[Task objective] Which lines of the entries below run from the one holding "BAT201: 9V (plus" to the one holding "U203 pin SCL: COM -> N_15", inclusive? Set down exactly those lines and no others.

[Study material]
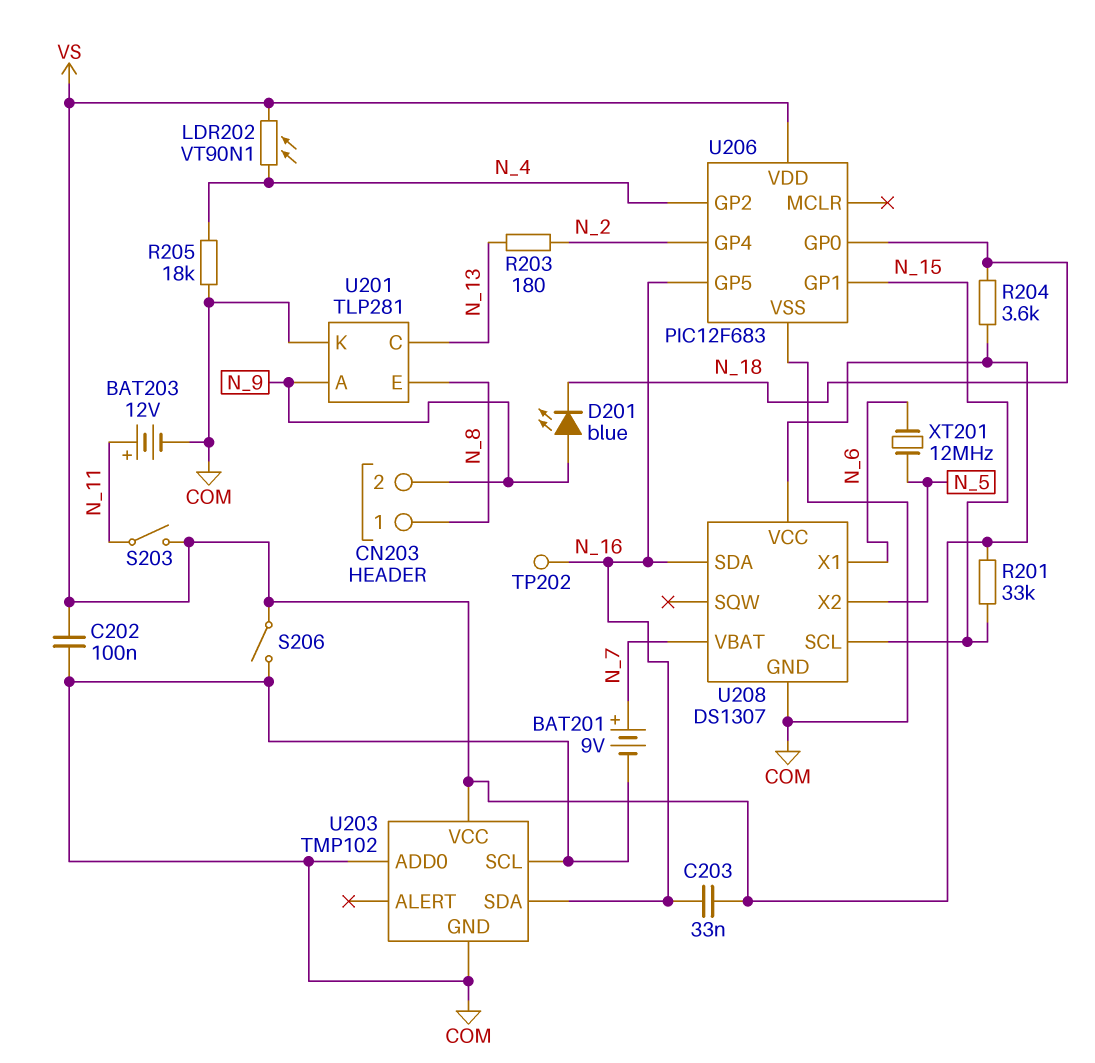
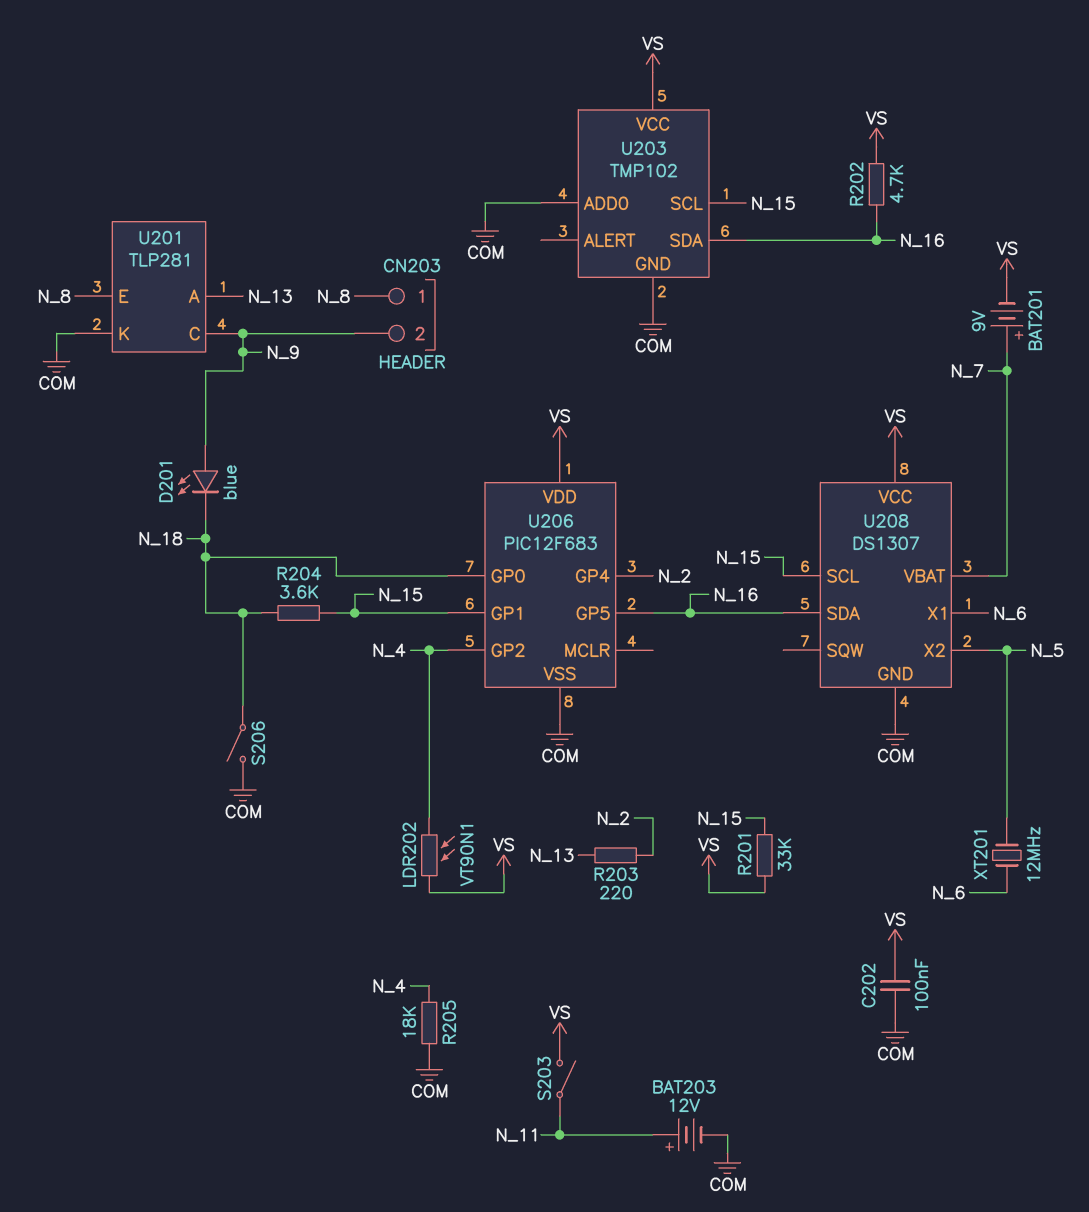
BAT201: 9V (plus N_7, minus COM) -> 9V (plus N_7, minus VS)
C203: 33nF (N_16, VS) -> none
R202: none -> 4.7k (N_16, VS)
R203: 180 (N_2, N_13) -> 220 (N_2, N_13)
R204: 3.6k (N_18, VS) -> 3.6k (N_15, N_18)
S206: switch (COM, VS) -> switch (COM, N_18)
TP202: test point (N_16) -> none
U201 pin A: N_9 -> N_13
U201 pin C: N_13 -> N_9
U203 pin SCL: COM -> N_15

---

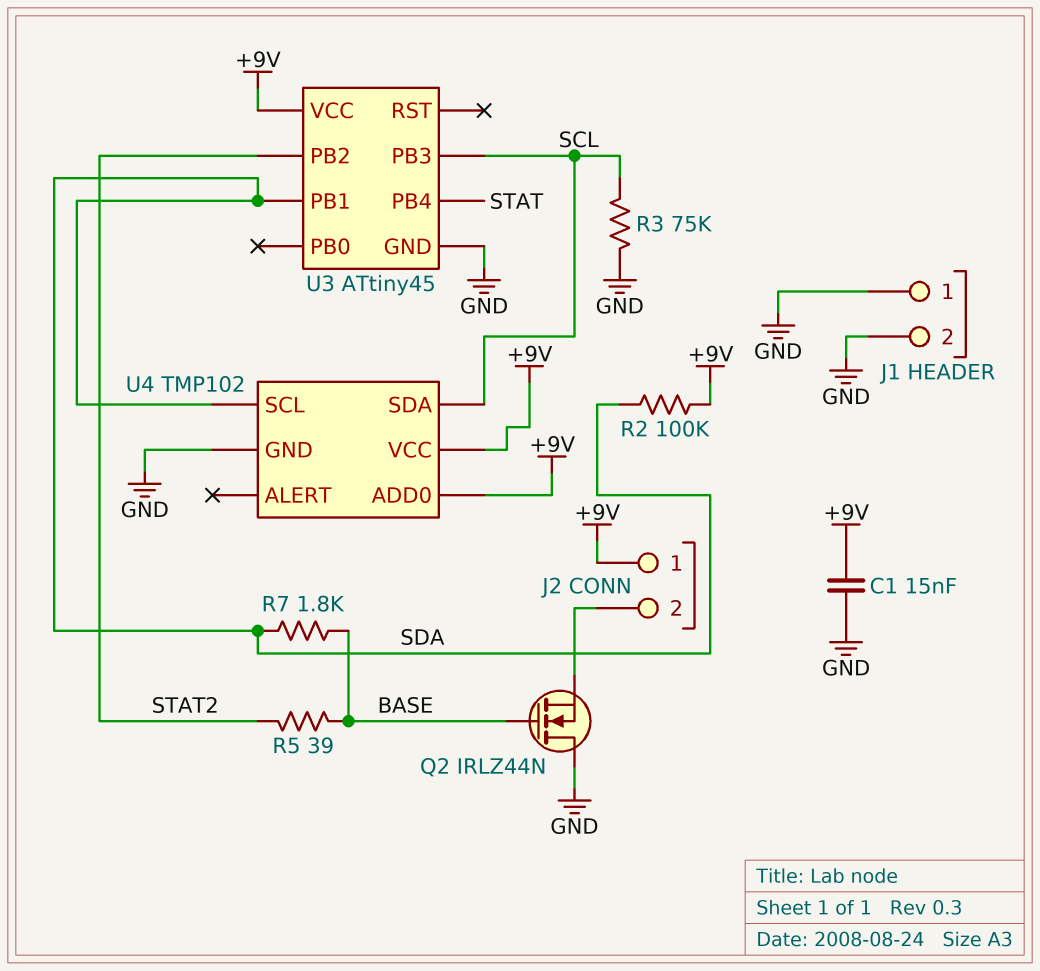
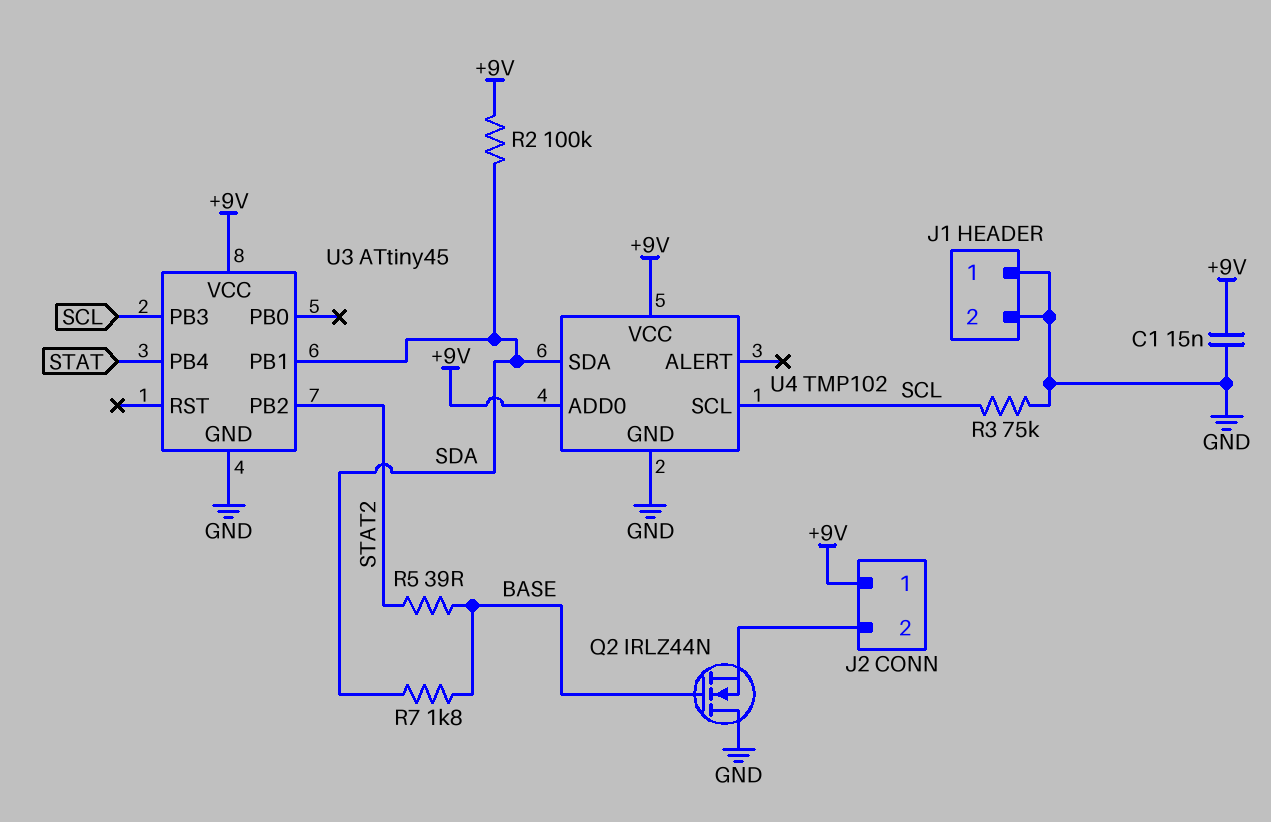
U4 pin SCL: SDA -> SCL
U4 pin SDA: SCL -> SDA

==

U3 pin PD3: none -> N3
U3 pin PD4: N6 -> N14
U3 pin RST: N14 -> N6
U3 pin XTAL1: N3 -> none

[Response to the exercise]
BAT201: 9V (plus N_7, minus COM) -> 9V (plus N_7, minus VS)
C203: 33nF (N_16, VS) -> none
R202: none -> 4.7k (N_16, VS)
R203: 180 (N_2, N_13) -> 220 (N_2, N_13)
R204: 3.6k (N_18, VS) -> 3.6k (N_15, N_18)
S206: switch (COM, VS) -> switch (COM, N_18)
TP202: test point (N_16) -> none
U201 pin A: N_9 -> N_13
U201 pin C: N_13 -> N_9
U203 pin SCL: COM -> N_15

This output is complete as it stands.